Action item: Each record, in full, must be restated word for word.

* * *

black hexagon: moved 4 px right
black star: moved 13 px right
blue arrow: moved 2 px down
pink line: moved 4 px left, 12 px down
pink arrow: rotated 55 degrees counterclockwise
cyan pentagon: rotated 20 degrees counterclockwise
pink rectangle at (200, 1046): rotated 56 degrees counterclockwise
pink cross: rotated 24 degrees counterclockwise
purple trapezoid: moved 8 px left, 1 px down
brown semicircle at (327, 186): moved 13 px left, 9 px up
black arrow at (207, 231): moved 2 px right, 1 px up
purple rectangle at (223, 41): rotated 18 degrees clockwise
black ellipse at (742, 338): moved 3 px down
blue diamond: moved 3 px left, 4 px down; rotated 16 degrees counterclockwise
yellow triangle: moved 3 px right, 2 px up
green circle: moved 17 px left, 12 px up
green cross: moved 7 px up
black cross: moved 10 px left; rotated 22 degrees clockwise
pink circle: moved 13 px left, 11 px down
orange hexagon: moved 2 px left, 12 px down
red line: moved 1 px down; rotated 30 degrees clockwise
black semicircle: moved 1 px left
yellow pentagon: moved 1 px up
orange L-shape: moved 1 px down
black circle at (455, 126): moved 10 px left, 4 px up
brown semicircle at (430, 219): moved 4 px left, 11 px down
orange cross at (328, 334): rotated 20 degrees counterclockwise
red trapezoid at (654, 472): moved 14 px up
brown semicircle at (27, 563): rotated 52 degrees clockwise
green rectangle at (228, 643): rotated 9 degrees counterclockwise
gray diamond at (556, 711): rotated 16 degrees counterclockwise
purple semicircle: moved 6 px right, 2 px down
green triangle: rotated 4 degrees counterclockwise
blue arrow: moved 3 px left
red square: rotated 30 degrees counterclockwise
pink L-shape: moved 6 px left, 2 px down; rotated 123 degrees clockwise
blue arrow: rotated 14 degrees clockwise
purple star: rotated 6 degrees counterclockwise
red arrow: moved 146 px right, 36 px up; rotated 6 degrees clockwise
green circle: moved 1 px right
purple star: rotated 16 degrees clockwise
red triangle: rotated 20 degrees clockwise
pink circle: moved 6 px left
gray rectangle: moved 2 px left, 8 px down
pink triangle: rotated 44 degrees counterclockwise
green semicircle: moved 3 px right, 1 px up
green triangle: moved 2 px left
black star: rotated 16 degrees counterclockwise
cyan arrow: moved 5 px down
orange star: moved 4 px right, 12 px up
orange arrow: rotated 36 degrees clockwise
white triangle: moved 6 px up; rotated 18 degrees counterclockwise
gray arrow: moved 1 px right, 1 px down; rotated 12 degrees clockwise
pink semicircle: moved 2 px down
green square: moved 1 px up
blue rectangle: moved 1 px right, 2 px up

* * *

Solution to this exercise:
black hexagon: moved 4 px right
black star: moved 13 px right
blue arrow: moved 2 px down
pink line: moved 4 px left, 12 px down
pink arrow: rotated 55 degrees counterclockwise
cyan pentagon: rotated 20 degrees counterclockwise
pink rectangle at (200, 1046): rotated 56 degrees counterclockwise
pink cross: rotated 24 degrees counterclockwise
purple trapezoid: moved 8 px left, 1 px down
brown semicircle at (327, 186): moved 13 px left, 9 px up
black arrow at (207, 231): moved 2 px right, 1 px up
purple rectangle at (223, 41): rotated 18 degrees clockwise
black ellipse at (742, 338): moved 3 px down
blue diamond: moved 3 px left, 4 px down; rotated 16 degrees counterclockwise
yellow triangle: moved 3 px right, 2 px up
green circle: moved 17 px left, 12 px up
green cross: moved 7 px up
black cross: moved 10 px left; rotated 22 degrees clockwise
pink circle: moved 13 px left, 11 px down
orange hexagon: moved 2 px left, 12 px down
red line: moved 1 px down; rotated 30 degrees clockwise
black semicircle: moved 1 px left
yellow pentagon: moved 1 px up
orange L-shape: moved 1 px down
black circle at (455, 126): moved 10 px left, 4 px up
brown semicircle at (430, 219): moved 4 px left, 11 px down
orange cross at (328, 334): rotated 20 degrees counterclockwise
red trapezoid at (654, 472): moved 14 px up
brown semicircle at (27, 563): rotated 52 degrees clockwise
green rectangle at (228, 643): rotated 9 degrees counterclockwise
gray diamond at (556, 711): rotated 16 degrees counterclockwise
purple semicircle: moved 6 px right, 2 px down
green triangle: rotated 4 degrees counterclockwise
blue arrow: moved 3 px left
red square: rotated 30 degrees counterclockwise
pink L-shape: moved 6 px left, 2 px down; rotated 123 degrees clockwise
blue arrow: rotated 14 degrees clockwise
purple star: rotated 6 degrees counterclockwise
red arrow: moved 146 px right, 36 px up; rotated 6 degrees clockwise
green circle: moved 1 px right
purple star: rotated 16 degrees clockwise
red triangle: rotated 20 degrees clockwise
pink circle: moved 6 px left
gray rectangle: moved 2 px left, 8 px down
pink triangle: rotated 44 degrees counterclockwise
green semicircle: moved 3 px right, 1 px up
green triangle: moved 2 px left
black star: rotated 16 degrees counterclockwise
cyan arrow: moved 5 px down
orange star: moved 4 px right, 12 px up
orange arrow: rotated 36 degrees clockwise
white triangle: moved 6 px up; rotated 18 degrees counterclockwise
gray arrow: moved 1 px right, 1 px down; rotated 12 degrees clockwise
pink semicircle: moved 2 px down
green square: moved 1 px up
blue rectangle: moved 1 px right, 2 px up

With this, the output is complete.